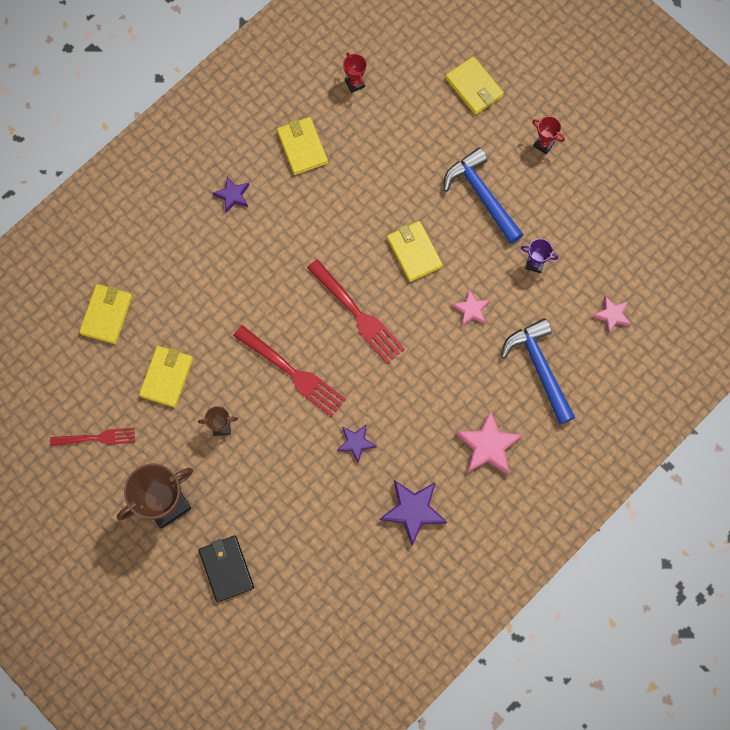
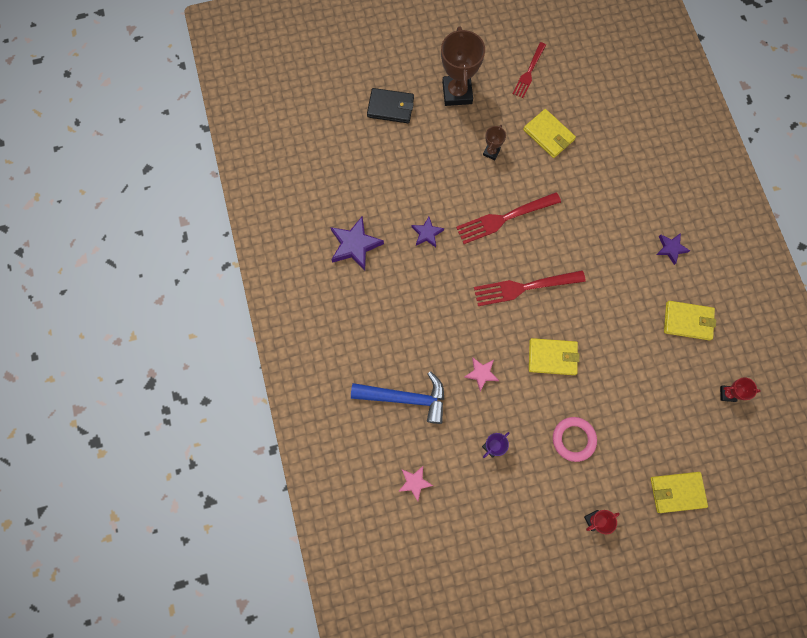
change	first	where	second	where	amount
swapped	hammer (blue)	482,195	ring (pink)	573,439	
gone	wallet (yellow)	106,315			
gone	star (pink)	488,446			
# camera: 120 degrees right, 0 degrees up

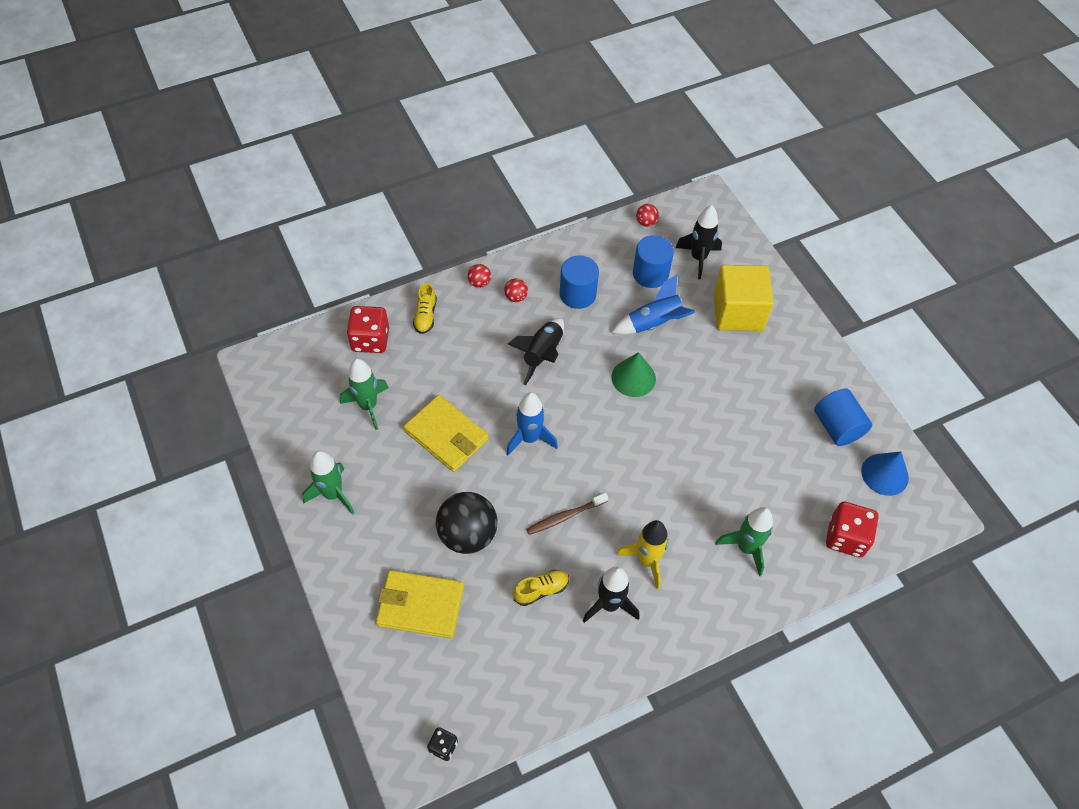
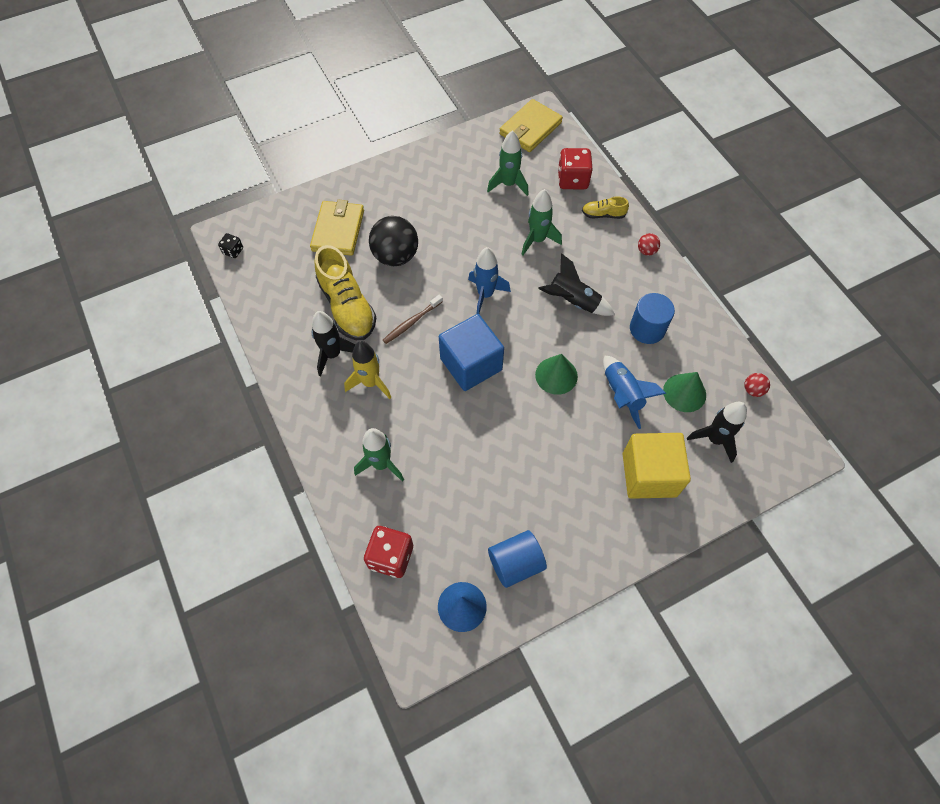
change	first	where	second	where	amount
swapped	cylinder (blue)	650,274	cone (green)	684,393	
gone	ball (red)	516,297			
shifted	wallet (yellow)	446,435		530,128	
shifted	rocket (green)	333,494		537,240	
rotated	toothbrush (brown)	565,516		412,322	105 degrees counterclockwise
scaled	shoe (yellow)	541,590		347,307	x2.05
new			cube (blue)	471,364	
# camera: 90 degrees right, 5 degrees up

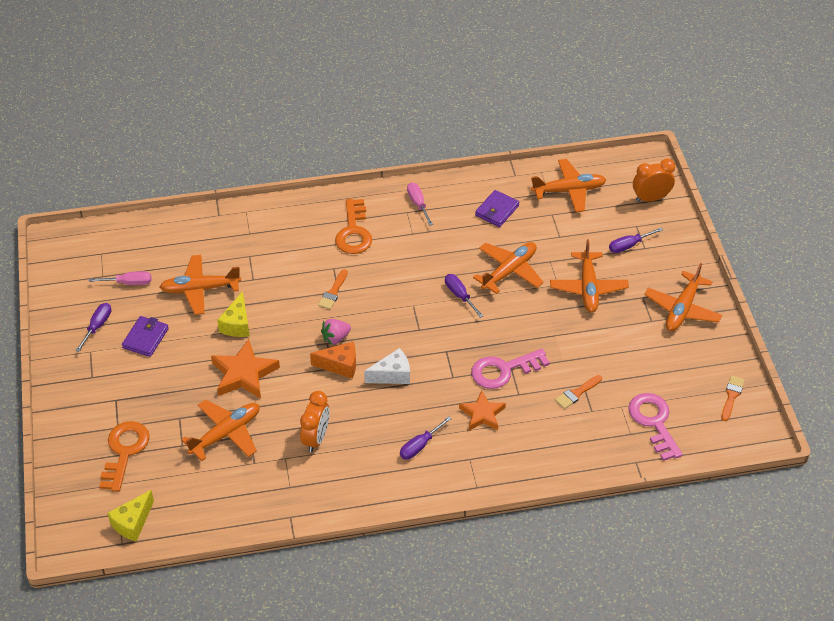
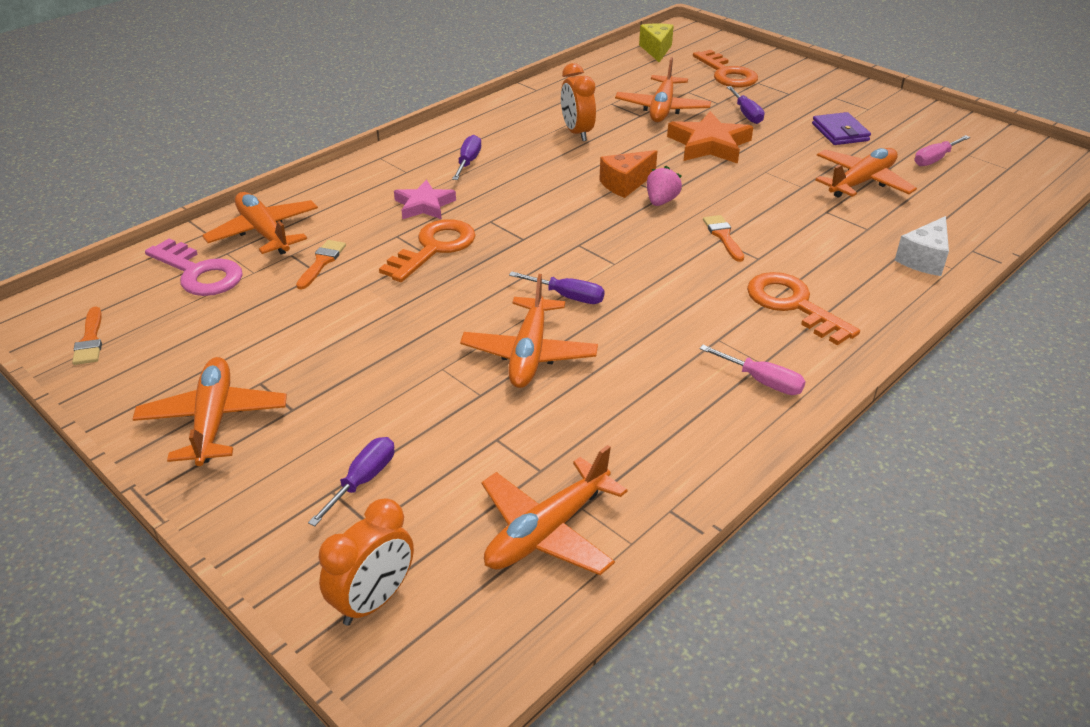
change	first	where	second	where	amount
gone	wallet (purple)	497,210			
shifted	plane (orange)	588,288		264,233	
gone	cheese (yellow)	237,324			
shifted	screwdriver (purple)	97,326		746,114	
shifted	cheese (white)	392,375		924,259	
repainted	key (pink)	503,370	key (orange)	434,248	
repainted	star (orange)	482,414	star (pink)	424,205	
# camera: 145 degrees right, 10 degrees down

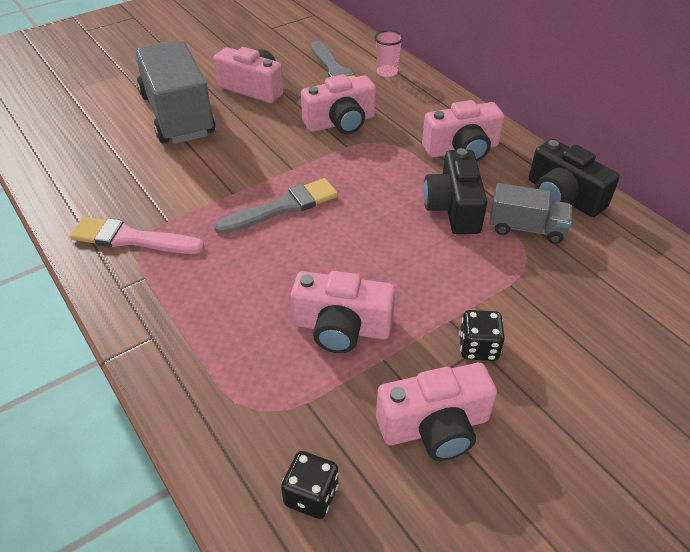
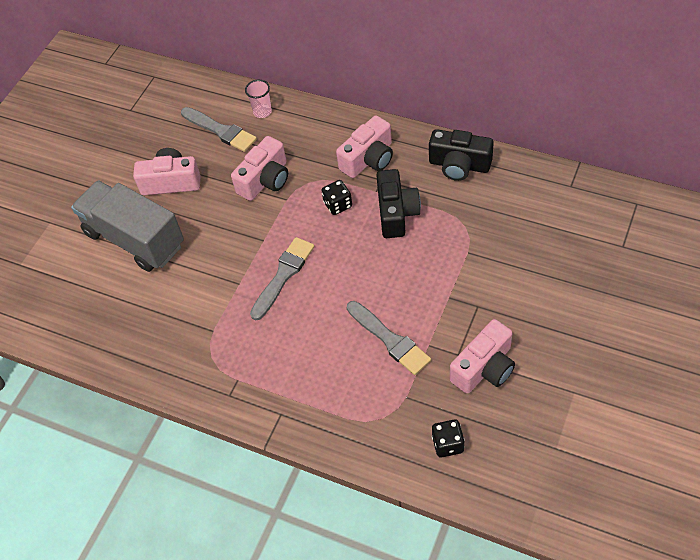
change	first	where	second	where	amount
rotated	camera (black)	453,208		396,213	150 degrees counterclockwise
gone	truck (grey)	526,228			
gone	brush (pink)	131,239			
swapped	camera (pink)	341,327	brush (grey)	390,339	
shifted	dice (black)	478,347		338,205	
# camera: 25 degrees left, 10 degrees up

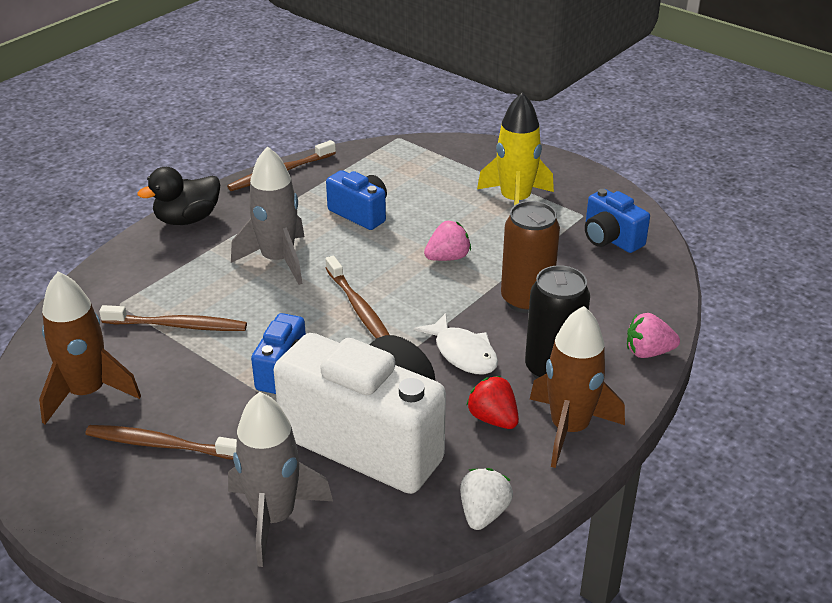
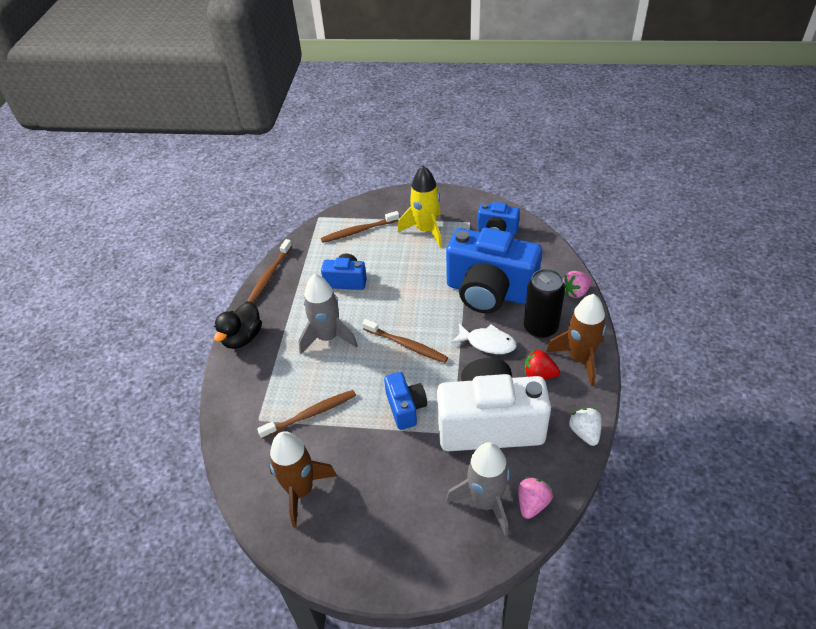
change	first	where	second	where	amount
swapped	can (brown)	526,300	camera (blue)	489,292	
shifted	strawberry (pink)	447,257		532,503	
shifted	toothbrush (brown)	161,445		358,231	
# camera: 30 degrees left, 10 degrees up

• _Task to complete_:
All lines of the records above that carry the word "star" should be listed.

• _Expected output_:
gone	star (pink)	488,446			
repainted	star (orange)	482,414	star (pink)	424,205	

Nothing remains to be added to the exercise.